#### REQUIREMENTS
Reproduce every row below, from the one containing "green rectangle: moved 2 px right" down through the one containing "orange line: moved 9 px down", with both included. Omit the pictures from your answer.

━━━━

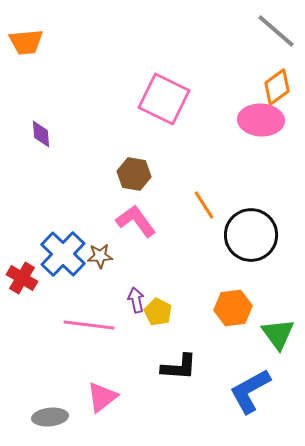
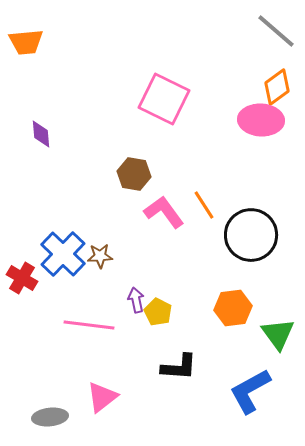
pink L-shape: moved 28 px right, 9 px up
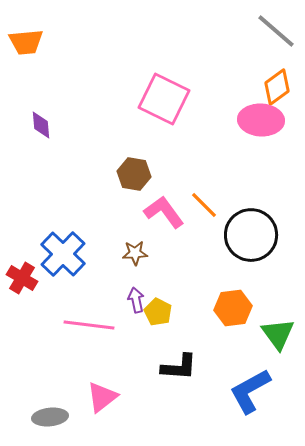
purple diamond: moved 9 px up
orange line: rotated 12 degrees counterclockwise
brown star: moved 35 px right, 3 px up
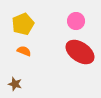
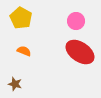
yellow pentagon: moved 2 px left, 6 px up; rotated 20 degrees counterclockwise
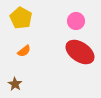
orange semicircle: rotated 120 degrees clockwise
brown star: rotated 16 degrees clockwise
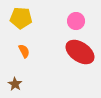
yellow pentagon: rotated 25 degrees counterclockwise
orange semicircle: rotated 80 degrees counterclockwise
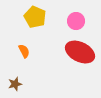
yellow pentagon: moved 14 px right, 1 px up; rotated 20 degrees clockwise
red ellipse: rotated 8 degrees counterclockwise
brown star: rotated 24 degrees clockwise
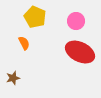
orange semicircle: moved 8 px up
brown star: moved 2 px left, 6 px up
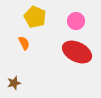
red ellipse: moved 3 px left
brown star: moved 1 px right, 5 px down
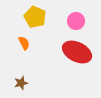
brown star: moved 7 px right
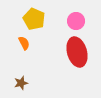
yellow pentagon: moved 1 px left, 2 px down
red ellipse: rotated 48 degrees clockwise
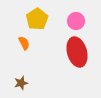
yellow pentagon: moved 3 px right; rotated 15 degrees clockwise
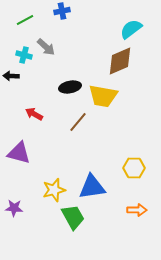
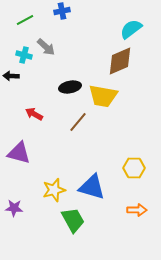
blue triangle: rotated 24 degrees clockwise
green trapezoid: moved 3 px down
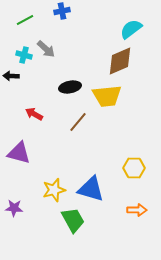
gray arrow: moved 2 px down
yellow trapezoid: moved 4 px right; rotated 16 degrees counterclockwise
blue triangle: moved 1 px left, 2 px down
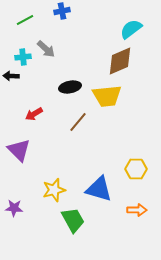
cyan cross: moved 1 px left, 2 px down; rotated 21 degrees counterclockwise
red arrow: rotated 60 degrees counterclockwise
purple triangle: moved 3 px up; rotated 30 degrees clockwise
yellow hexagon: moved 2 px right, 1 px down
blue triangle: moved 8 px right
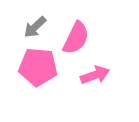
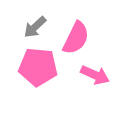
pink arrow: rotated 44 degrees clockwise
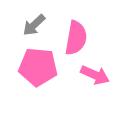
gray arrow: moved 1 px left, 2 px up
pink semicircle: rotated 16 degrees counterclockwise
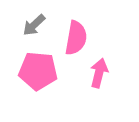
pink pentagon: moved 4 px down
pink arrow: moved 4 px right, 2 px up; rotated 100 degrees counterclockwise
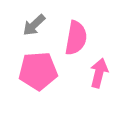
pink pentagon: rotated 9 degrees counterclockwise
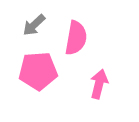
pink arrow: moved 11 px down
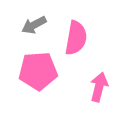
gray arrow: rotated 15 degrees clockwise
pink arrow: moved 3 px down
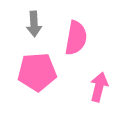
gray arrow: moved 1 px up; rotated 65 degrees counterclockwise
pink pentagon: moved 1 px left, 1 px down
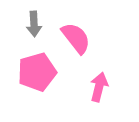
pink semicircle: rotated 48 degrees counterclockwise
pink pentagon: rotated 12 degrees counterclockwise
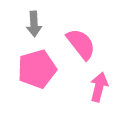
pink semicircle: moved 5 px right, 6 px down
pink pentagon: moved 3 px up
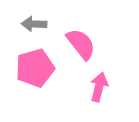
gray arrow: rotated 95 degrees clockwise
pink pentagon: moved 2 px left, 1 px up
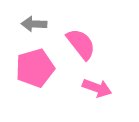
pink arrow: moved 2 px left, 1 px down; rotated 96 degrees clockwise
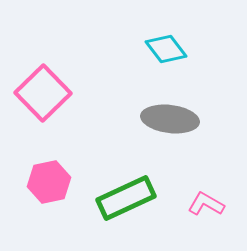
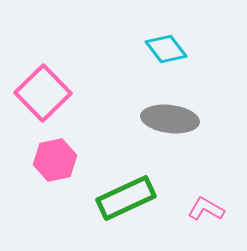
pink hexagon: moved 6 px right, 22 px up
pink L-shape: moved 5 px down
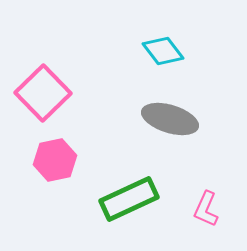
cyan diamond: moved 3 px left, 2 px down
gray ellipse: rotated 10 degrees clockwise
green rectangle: moved 3 px right, 1 px down
pink L-shape: rotated 96 degrees counterclockwise
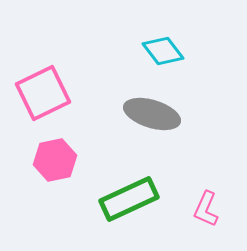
pink square: rotated 18 degrees clockwise
gray ellipse: moved 18 px left, 5 px up
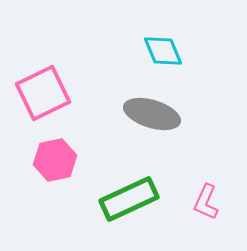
cyan diamond: rotated 15 degrees clockwise
pink L-shape: moved 7 px up
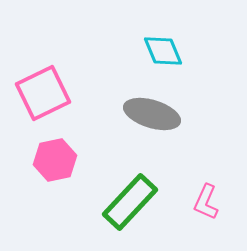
green rectangle: moved 1 px right, 3 px down; rotated 22 degrees counterclockwise
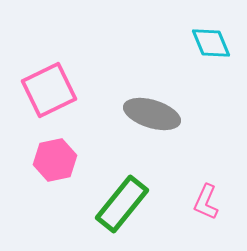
cyan diamond: moved 48 px right, 8 px up
pink square: moved 6 px right, 3 px up
green rectangle: moved 8 px left, 2 px down; rotated 4 degrees counterclockwise
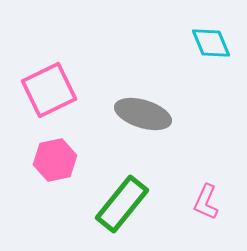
gray ellipse: moved 9 px left
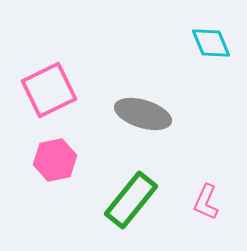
green rectangle: moved 9 px right, 4 px up
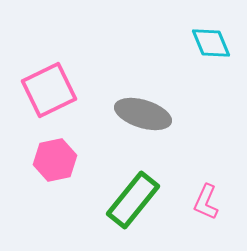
green rectangle: moved 2 px right
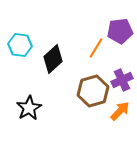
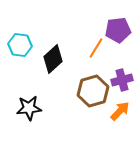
purple pentagon: moved 2 px left, 1 px up
purple cross: rotated 10 degrees clockwise
black star: rotated 25 degrees clockwise
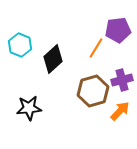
cyan hexagon: rotated 15 degrees clockwise
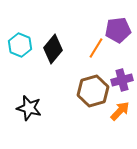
black diamond: moved 10 px up; rotated 8 degrees counterclockwise
black star: rotated 20 degrees clockwise
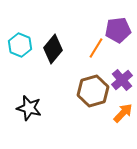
purple cross: rotated 25 degrees counterclockwise
orange arrow: moved 3 px right, 2 px down
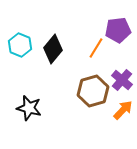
purple cross: rotated 10 degrees counterclockwise
orange arrow: moved 3 px up
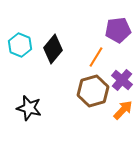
orange line: moved 9 px down
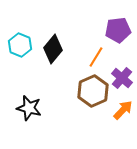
purple cross: moved 2 px up
brown hexagon: rotated 8 degrees counterclockwise
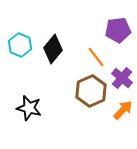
orange line: rotated 70 degrees counterclockwise
brown hexagon: moved 2 px left
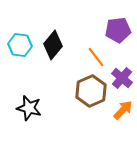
cyan hexagon: rotated 15 degrees counterclockwise
black diamond: moved 4 px up
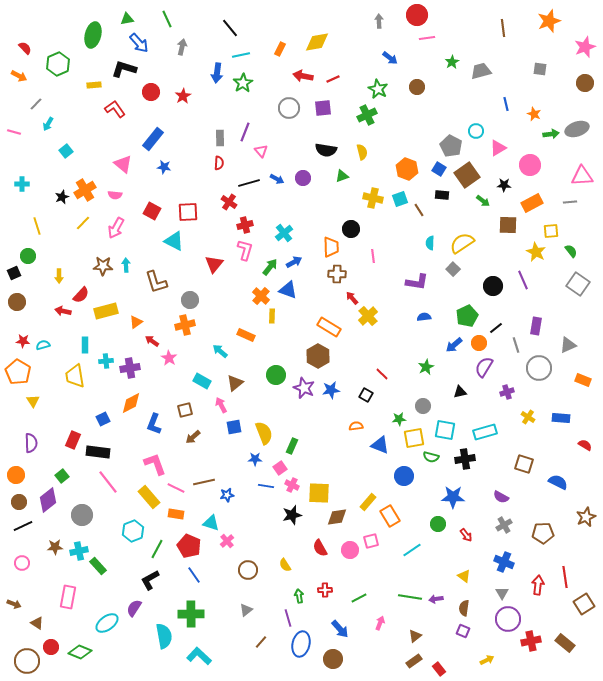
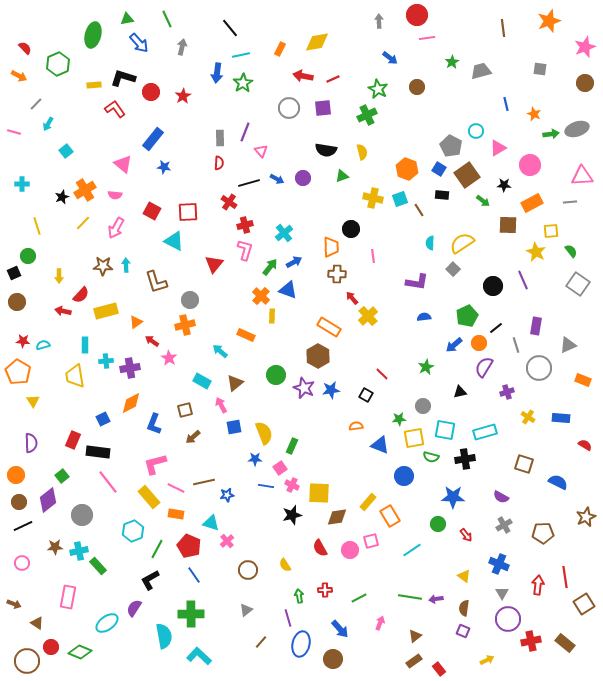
black L-shape at (124, 69): moved 1 px left, 9 px down
pink L-shape at (155, 464): rotated 85 degrees counterclockwise
blue cross at (504, 562): moved 5 px left, 2 px down
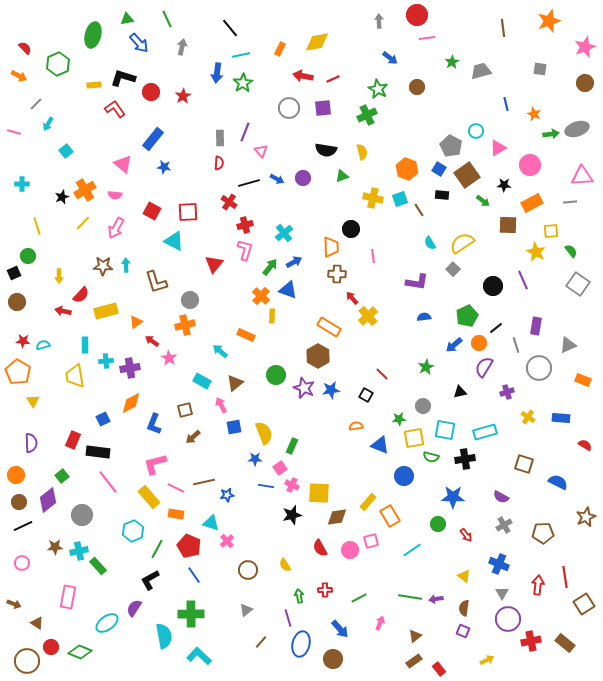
cyan semicircle at (430, 243): rotated 32 degrees counterclockwise
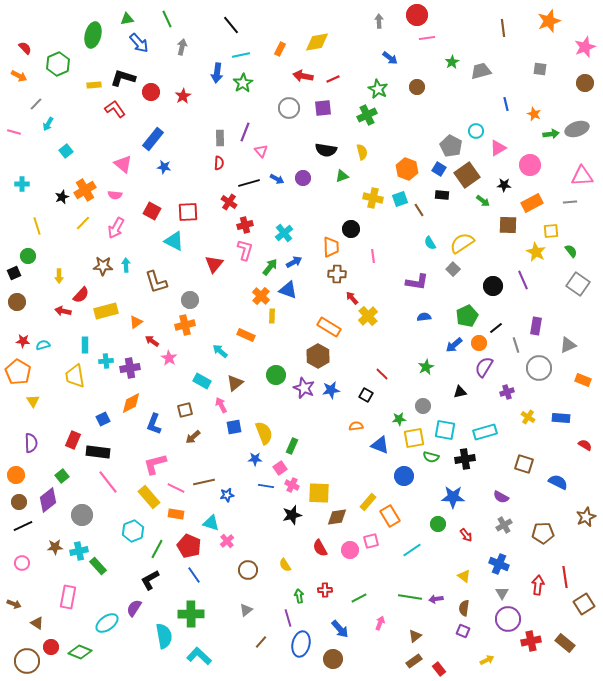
black line at (230, 28): moved 1 px right, 3 px up
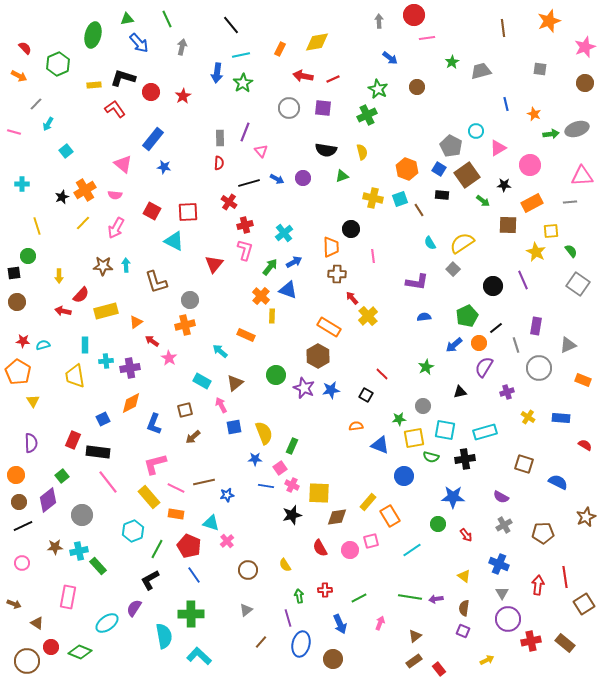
red circle at (417, 15): moved 3 px left
purple square at (323, 108): rotated 12 degrees clockwise
black square at (14, 273): rotated 16 degrees clockwise
blue arrow at (340, 629): moved 5 px up; rotated 18 degrees clockwise
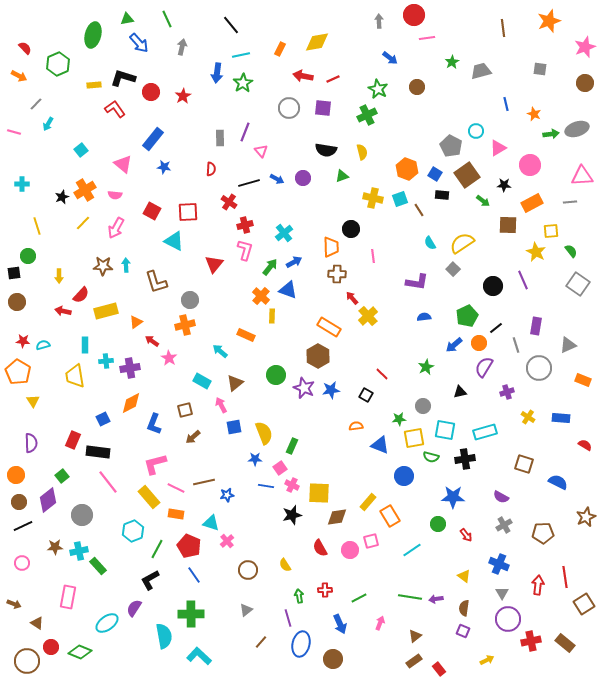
cyan square at (66, 151): moved 15 px right, 1 px up
red semicircle at (219, 163): moved 8 px left, 6 px down
blue square at (439, 169): moved 4 px left, 5 px down
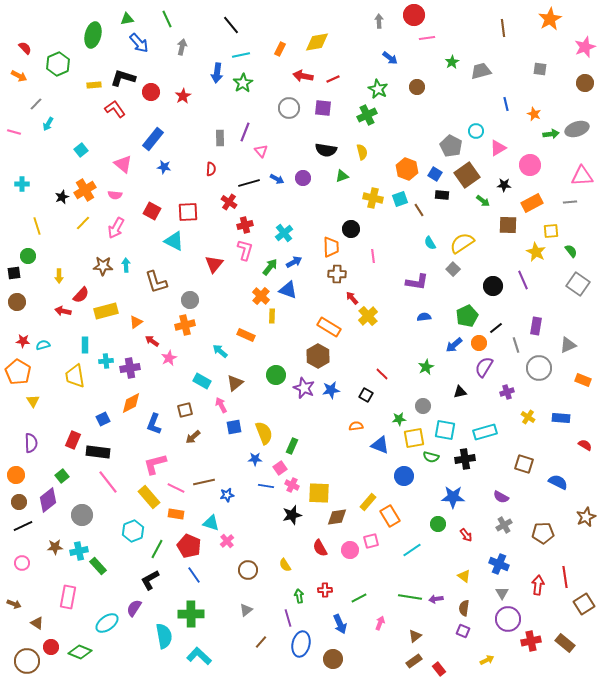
orange star at (549, 21): moved 1 px right, 2 px up; rotated 10 degrees counterclockwise
pink star at (169, 358): rotated 14 degrees clockwise
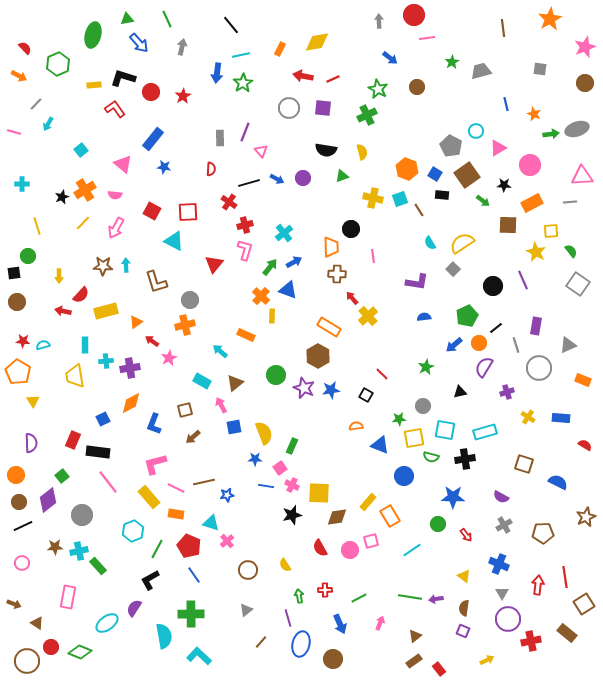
brown rectangle at (565, 643): moved 2 px right, 10 px up
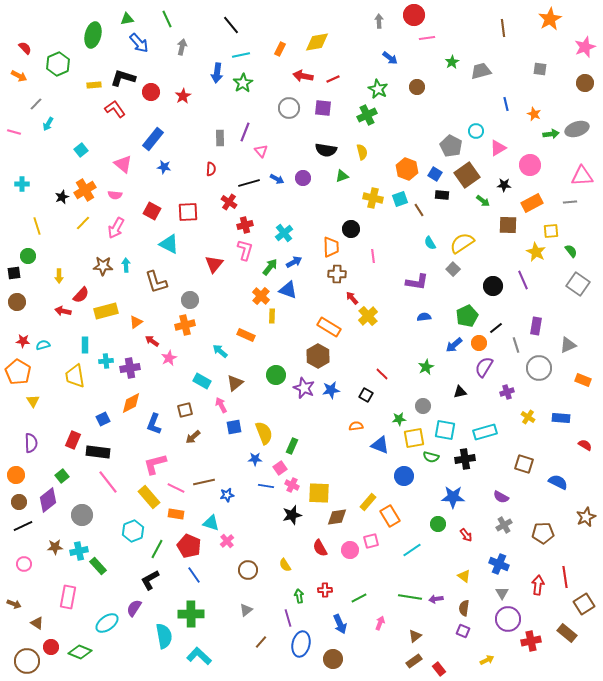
cyan triangle at (174, 241): moved 5 px left, 3 px down
pink circle at (22, 563): moved 2 px right, 1 px down
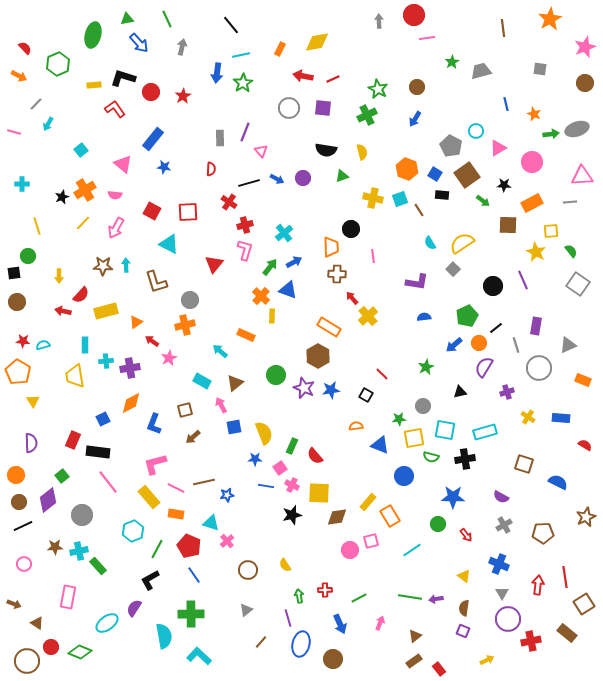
blue arrow at (390, 58): moved 25 px right, 61 px down; rotated 84 degrees clockwise
pink circle at (530, 165): moved 2 px right, 3 px up
red semicircle at (320, 548): moved 5 px left, 92 px up; rotated 12 degrees counterclockwise
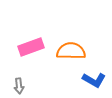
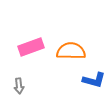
blue L-shape: rotated 15 degrees counterclockwise
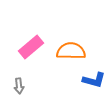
pink rectangle: rotated 20 degrees counterclockwise
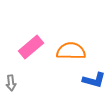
gray arrow: moved 8 px left, 3 px up
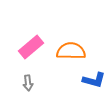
gray arrow: moved 17 px right
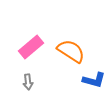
orange semicircle: rotated 32 degrees clockwise
gray arrow: moved 1 px up
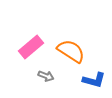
gray arrow: moved 18 px right, 6 px up; rotated 63 degrees counterclockwise
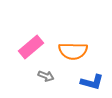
orange semicircle: moved 2 px right; rotated 148 degrees clockwise
blue L-shape: moved 2 px left, 2 px down
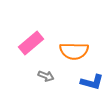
pink rectangle: moved 4 px up
orange semicircle: moved 1 px right
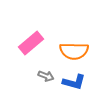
blue L-shape: moved 18 px left
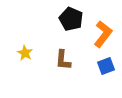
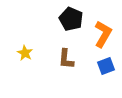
orange L-shape: rotated 8 degrees counterclockwise
brown L-shape: moved 3 px right, 1 px up
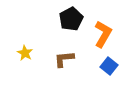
black pentagon: rotated 20 degrees clockwise
brown L-shape: moved 2 px left; rotated 80 degrees clockwise
blue square: moved 3 px right; rotated 30 degrees counterclockwise
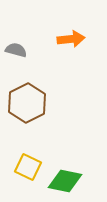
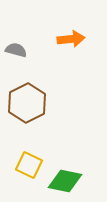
yellow square: moved 1 px right, 2 px up
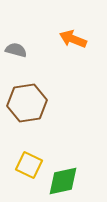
orange arrow: moved 2 px right; rotated 152 degrees counterclockwise
brown hexagon: rotated 18 degrees clockwise
green diamond: moved 2 px left; rotated 24 degrees counterclockwise
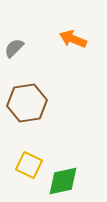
gray semicircle: moved 2 px left, 2 px up; rotated 60 degrees counterclockwise
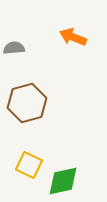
orange arrow: moved 2 px up
gray semicircle: rotated 40 degrees clockwise
brown hexagon: rotated 6 degrees counterclockwise
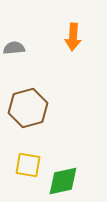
orange arrow: rotated 108 degrees counterclockwise
brown hexagon: moved 1 px right, 5 px down
yellow square: moved 1 px left; rotated 16 degrees counterclockwise
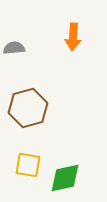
green diamond: moved 2 px right, 3 px up
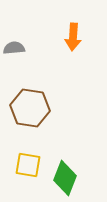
brown hexagon: moved 2 px right; rotated 24 degrees clockwise
green diamond: rotated 56 degrees counterclockwise
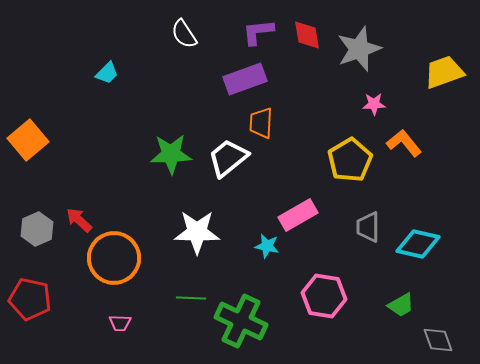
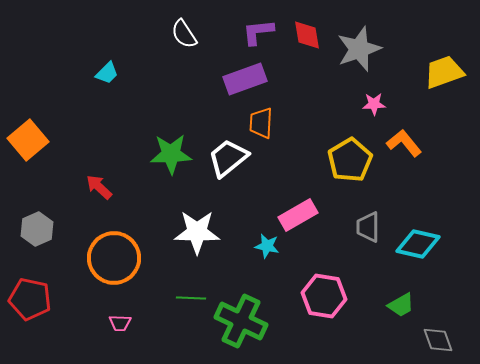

━━━━

#### ANSWER TO THIS TASK
green rectangle: moved 2 px right
purple pentagon: moved 2 px left, 1 px up
purple cross: rotated 10 degrees clockwise
black star: rotated 25 degrees clockwise
cyan hexagon: rotated 15 degrees clockwise
black diamond: moved 10 px up; rotated 8 degrees counterclockwise
black star: rotated 20 degrees clockwise
purple cross: rotated 25 degrees counterclockwise
orange arrow: moved 3 px right, 2 px down
purple cross: rotated 10 degrees counterclockwise
orange arrow: moved 3 px up
orange line: moved 9 px down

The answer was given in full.